ENTRIES PROVIDED:
■ ■ ■

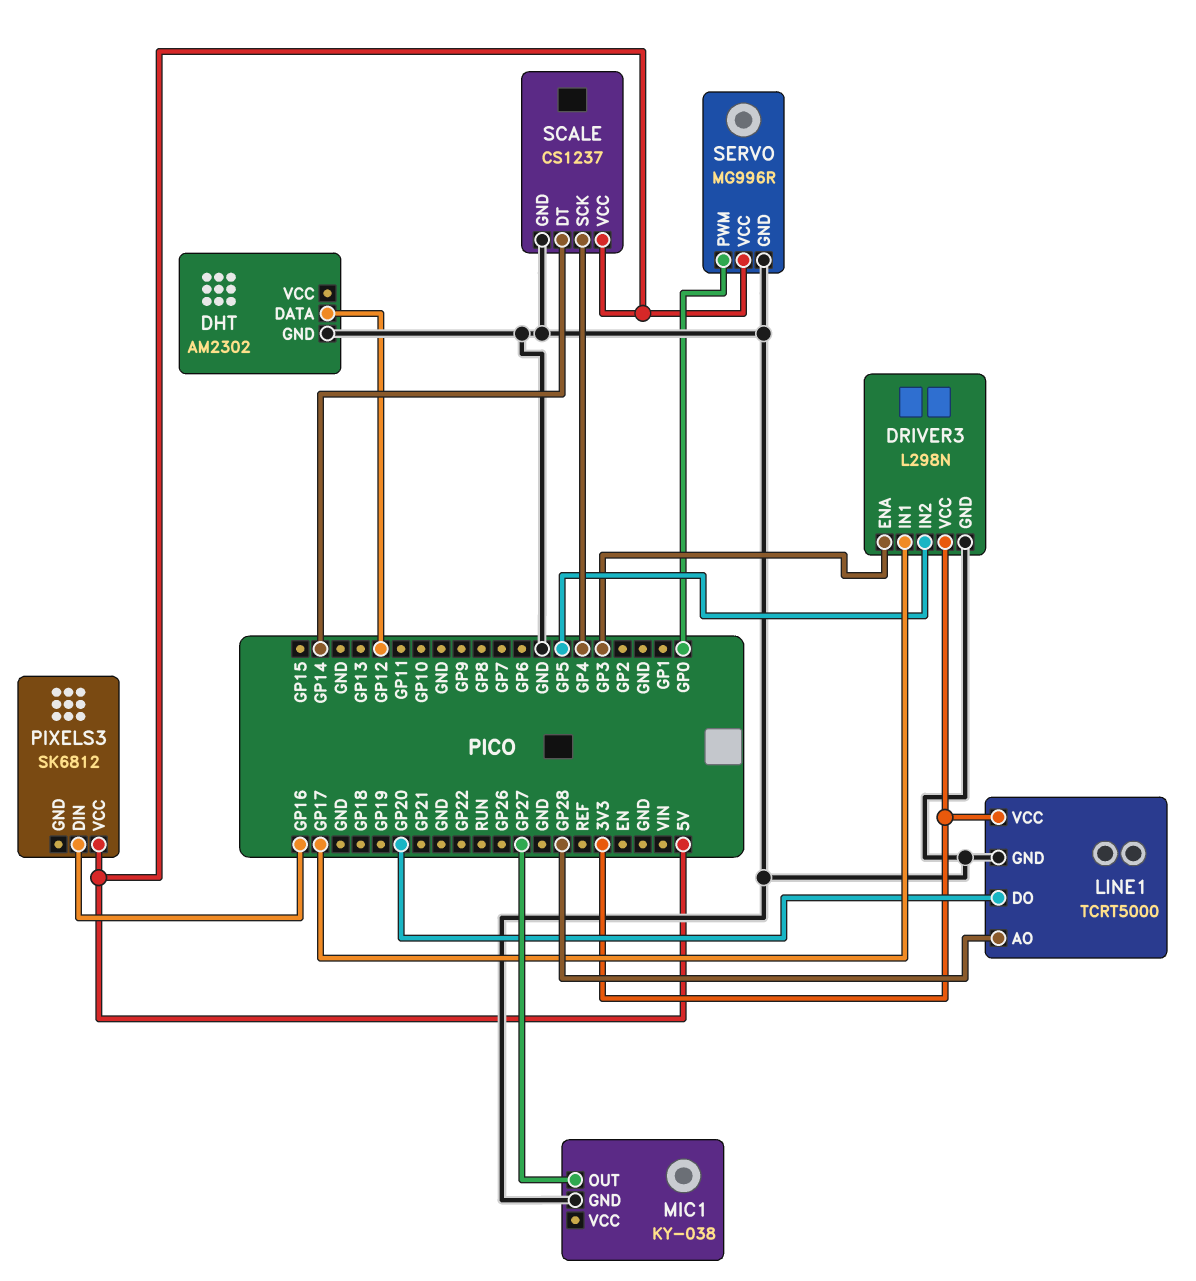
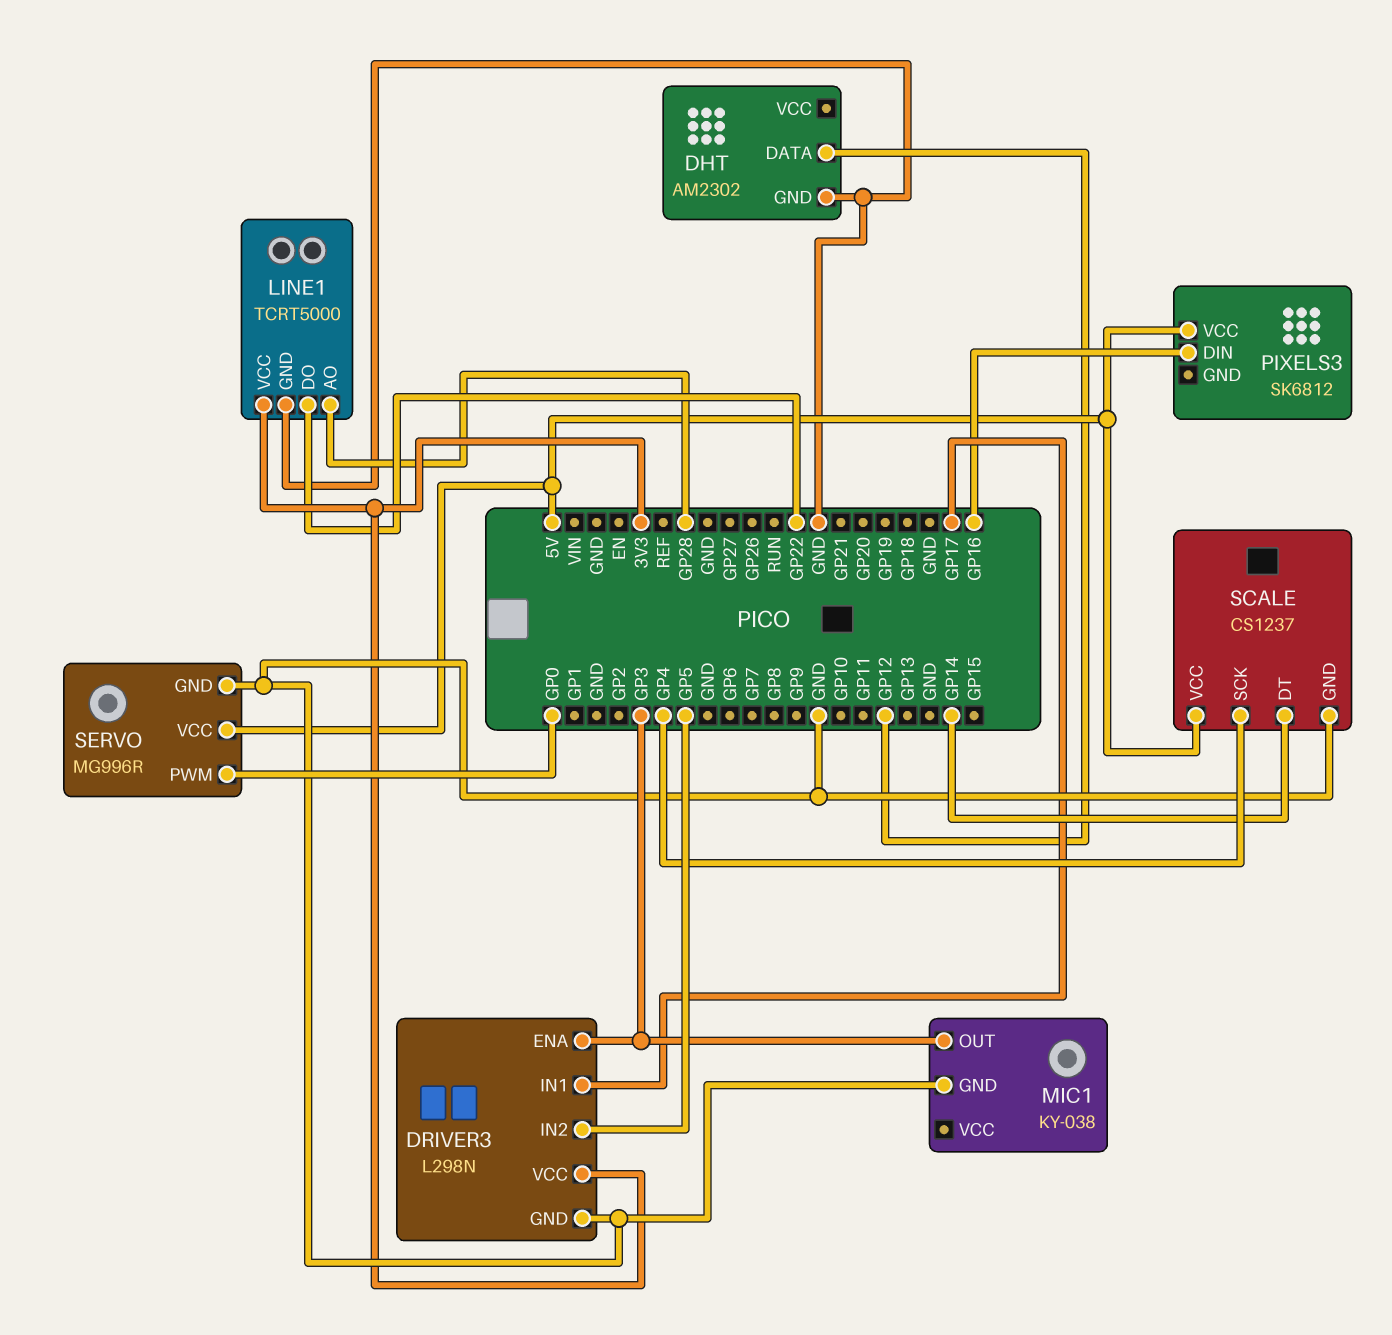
LINE1 pin DO: GP20 -> GP22
MIC1 pin OUT: GP27 -> GP3

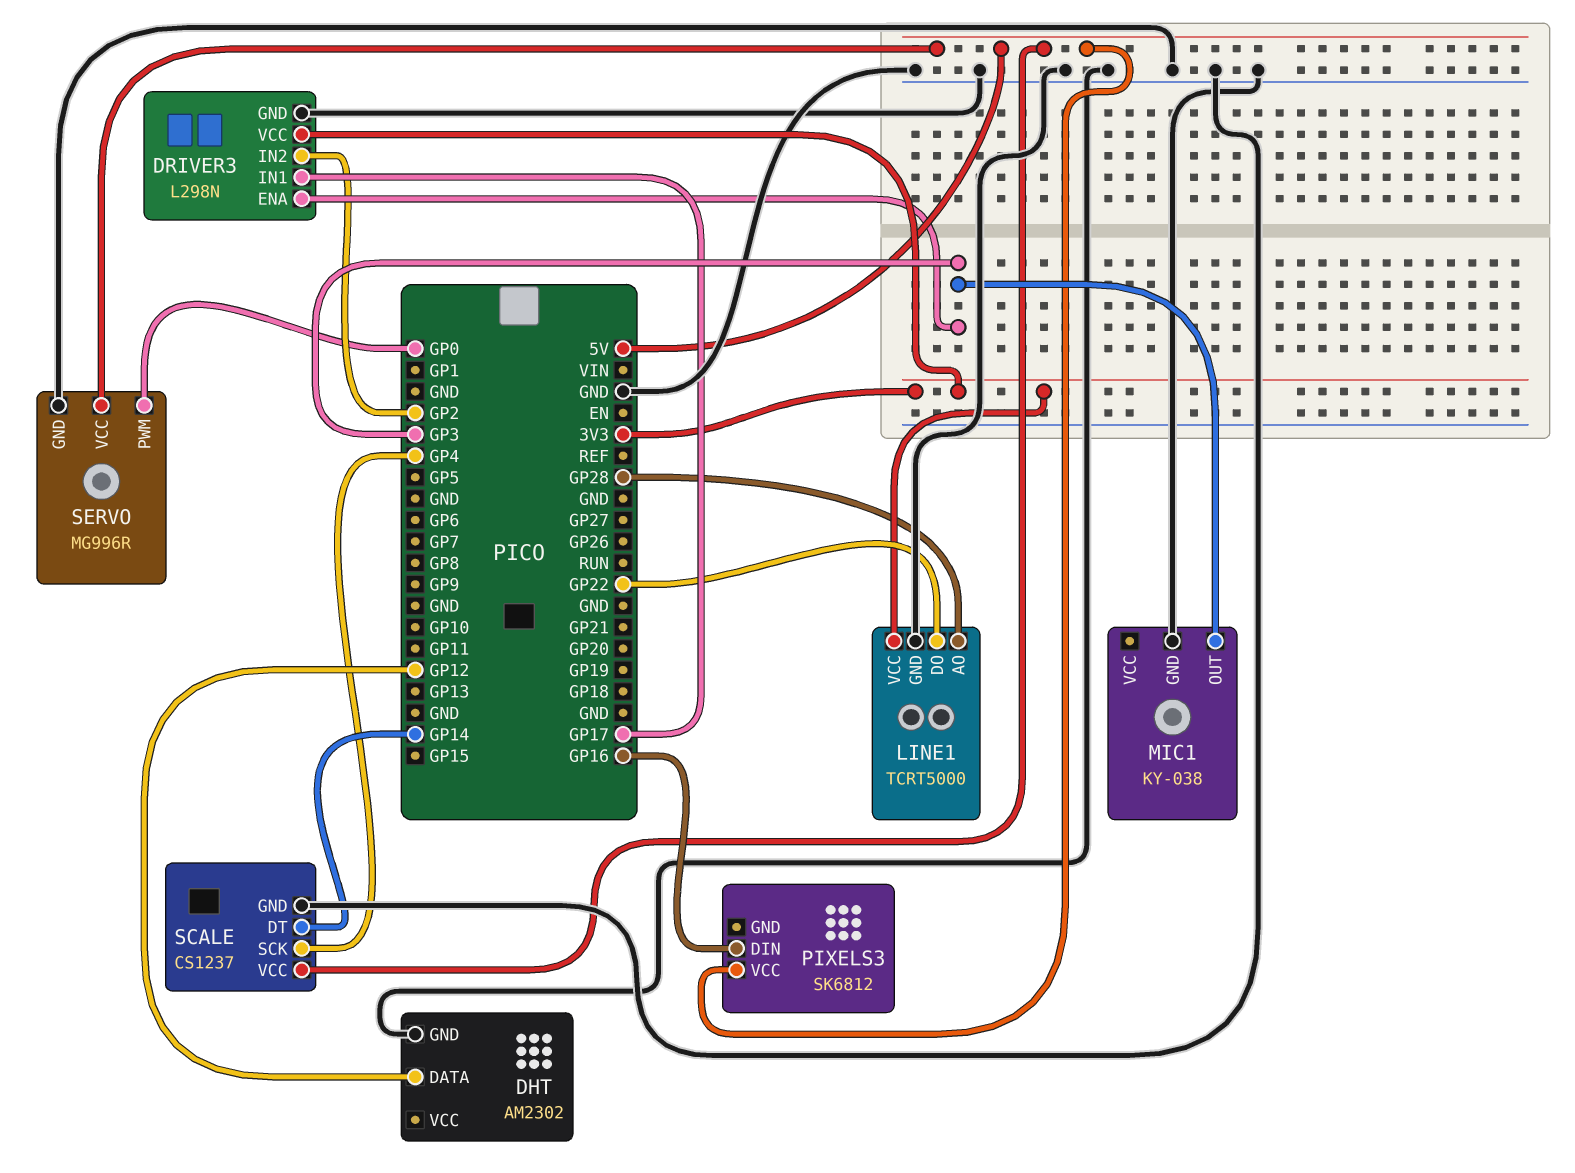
DRIVER3 pin IN2: GP5 -> GP2

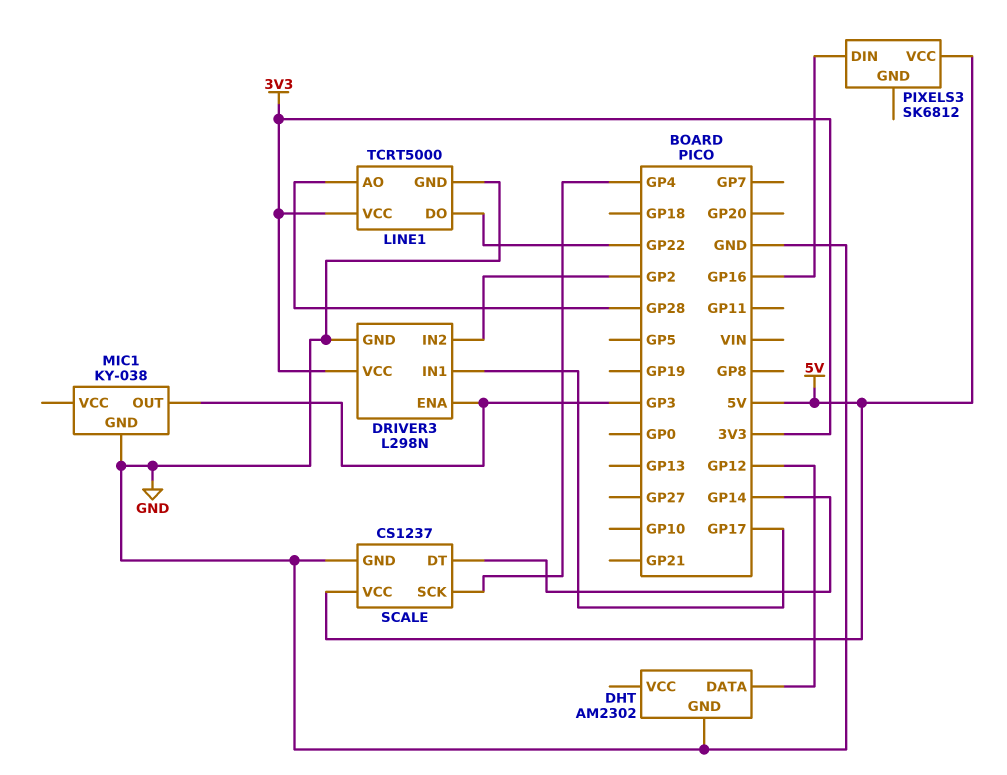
SERVO: MG996R -> none
SERVO pin GND: GND -> none
SERVO pin PWM: GP0 -> none
SERVO pin VCC: 5V -> none

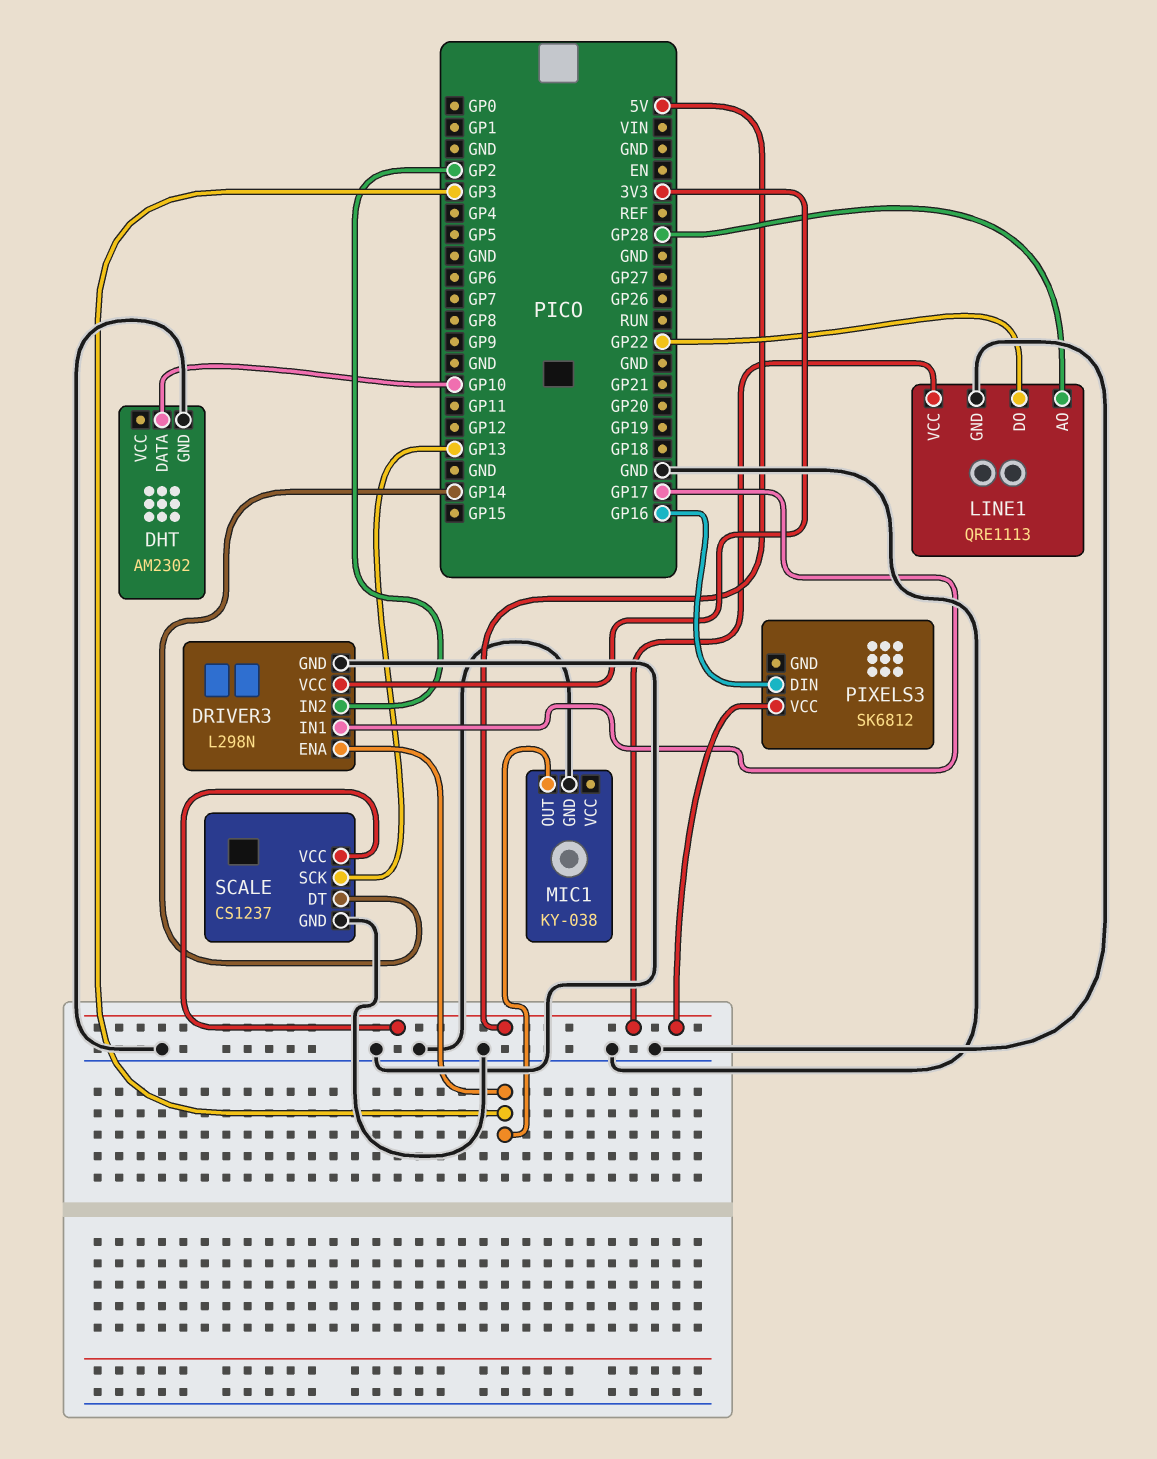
DHT pin DATA: GP12 -> GP10
LINE1: TCRT5000 -> QRE1113
LINE1 pin VCC: 3V3 -> 5V
SCALE pin SCK: GP4 -> GP13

■ ■ ■

ASSIGNMENT:
Without the images, write out all of the records exactly.

FINISHED TASK:
LINE1 pin DO: GP20 -> GP22
MIC1 pin OUT: GP27 -> GP3

DRIVER3 pin IN2: GP5 -> GP2

SERVO: MG996R -> none
SERVO pin GND: GND -> none
SERVO pin PWM: GP0 -> none
SERVO pin VCC: 5V -> none

DHT pin DATA: GP12 -> GP10
LINE1: TCRT5000 -> QRE1113
LINE1 pin VCC: 3V3 -> 5V
SCALE pin SCK: GP4 -> GP13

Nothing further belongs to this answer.